▶ Task prompt:
Can you output the records below exactly as they are written?

▶ Version difference data:
##############################

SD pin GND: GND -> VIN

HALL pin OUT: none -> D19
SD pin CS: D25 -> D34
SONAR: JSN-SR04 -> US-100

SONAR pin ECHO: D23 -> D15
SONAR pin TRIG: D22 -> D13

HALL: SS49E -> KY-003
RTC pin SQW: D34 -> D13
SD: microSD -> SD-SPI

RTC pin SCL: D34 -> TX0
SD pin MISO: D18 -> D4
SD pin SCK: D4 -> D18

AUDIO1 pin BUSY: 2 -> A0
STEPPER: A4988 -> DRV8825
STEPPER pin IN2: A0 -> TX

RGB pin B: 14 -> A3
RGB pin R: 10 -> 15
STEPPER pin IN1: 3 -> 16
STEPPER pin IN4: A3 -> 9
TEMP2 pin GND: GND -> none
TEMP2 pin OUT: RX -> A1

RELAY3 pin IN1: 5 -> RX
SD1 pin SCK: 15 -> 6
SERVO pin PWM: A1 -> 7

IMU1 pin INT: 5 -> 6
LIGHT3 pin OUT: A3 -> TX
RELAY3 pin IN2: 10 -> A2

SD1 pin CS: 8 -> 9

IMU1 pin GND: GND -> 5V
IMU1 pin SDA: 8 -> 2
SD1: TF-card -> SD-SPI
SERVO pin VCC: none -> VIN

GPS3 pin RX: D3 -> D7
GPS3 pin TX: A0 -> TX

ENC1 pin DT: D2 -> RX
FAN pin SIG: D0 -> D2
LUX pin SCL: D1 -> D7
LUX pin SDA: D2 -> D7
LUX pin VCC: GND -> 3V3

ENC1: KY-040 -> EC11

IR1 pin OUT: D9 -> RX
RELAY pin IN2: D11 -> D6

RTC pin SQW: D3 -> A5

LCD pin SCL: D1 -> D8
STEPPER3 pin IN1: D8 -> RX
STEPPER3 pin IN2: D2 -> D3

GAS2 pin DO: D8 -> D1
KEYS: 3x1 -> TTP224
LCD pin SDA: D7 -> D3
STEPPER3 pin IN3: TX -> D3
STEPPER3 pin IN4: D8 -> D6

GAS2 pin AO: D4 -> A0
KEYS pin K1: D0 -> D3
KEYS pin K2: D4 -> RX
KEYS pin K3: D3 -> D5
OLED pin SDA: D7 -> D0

##############################

▶ Expected answer:
SD pin GND: GND -> VIN

HALL pin OUT: none -> D19
SD pin CS: D25 -> D34
SONAR: JSN-SR04 -> US-100

SONAR pin ECHO: D23 -> D15
SONAR pin TRIG: D22 -> D13

HALL: SS49E -> KY-003
RTC pin SQW: D34 -> D13
SD: microSD -> SD-SPI

RTC pin SCL: D34 -> TX0
SD pin MISO: D18 -> D4
SD pin SCK: D4 -> D18

AUDIO1 pin BUSY: 2 -> A0
STEPPER: A4988 -> DRV8825
STEPPER pin IN2: A0 -> TX

RGB pin B: 14 -> A3
RGB pin R: 10 -> 15
STEPPER pin IN1: 3 -> 16
STEPPER pin IN4: A3 -> 9
TEMP2 pin GND: GND -> none
TEMP2 pin OUT: RX -> A1

RELAY3 pin IN1: 5 -> RX
SD1 pin SCK: 15 -> 6
SERVO pin PWM: A1 -> 7

IMU1 pin INT: 5 -> 6
LIGHT3 pin OUT: A3 -> TX
RELAY3 pin IN2: 10 -> A2

SD1 pin CS: 8 -> 9

IMU1 pin GND: GND -> 5V
IMU1 pin SDA: 8 -> 2
SD1: TF-card -> SD-SPI
SERVO pin VCC: none -> VIN

GPS3 pin RX: D3 -> D7
GPS3 pin TX: A0 -> TX

ENC1 pin DT: D2 -> RX
FAN pin SIG: D0 -> D2
LUX pin SCL: D1 -> D7
LUX pin SDA: D2 -> D7
LUX pin VCC: GND -> 3V3

ENC1: KY-040 -> EC11

IR1 pin OUT: D9 -> RX
RELAY pin IN2: D11 -> D6

RTC pin SQW: D3 -> A5

LCD pin SCL: D1 -> D8
STEPPER3 pin IN1: D8 -> RX
STEPPER3 pin IN2: D2 -> D3

GAS2 pin DO: D8 -> D1
KEYS: 3x1 -> TTP224
LCD pin SDA: D7 -> D3
STEPPER3 pin IN3: TX -> D3
STEPPER3 pin IN4: D8 -> D6

GAS2 pin AO: D4 -> A0
KEYS pin K1: D0 -> D3
KEYS pin K2: D4 -> RX
KEYS pin K3: D3 -> D5
OLED pin SDA: D7 -> D0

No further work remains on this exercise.